▸ **Exercise brief**
Look for the word "capsule" in the entries and copy each line where it appears.

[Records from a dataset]
──────────
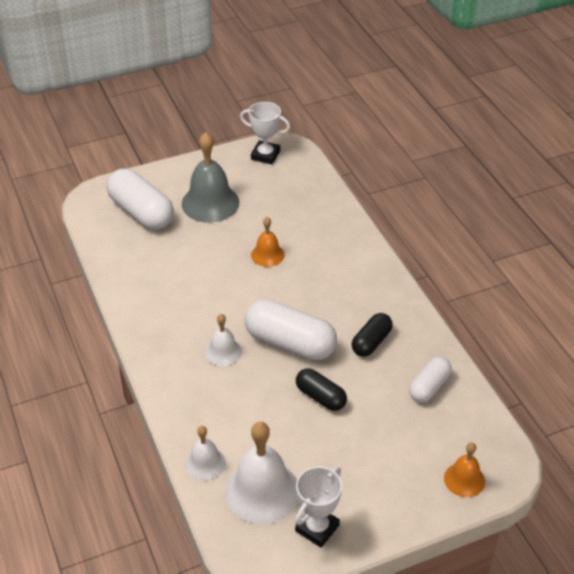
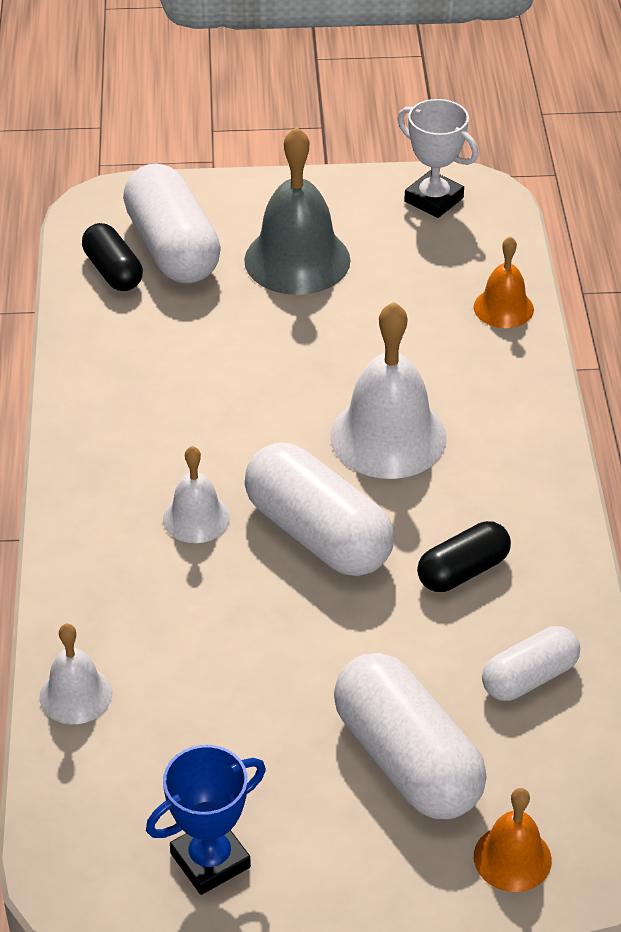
camera: 20 degrees right, 0 degrees up
(262, 491) = (147, 770): white bell -> white bell (388, 437)
(267, 255) = (353, 372): orange bell -> orange bell (503, 308)
(317, 528) = (210, 860): white trophy -> blue trophy
(320, 397) = (326, 640): black capsule -> black capsule (113, 271)
(390, 446) = (407, 759): none -> white capsule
──────────
▸ **The answer**
(320, 397) = (326, 640): black capsule -> black capsule (113, 271)
(390, 446) = (407, 759): none -> white capsule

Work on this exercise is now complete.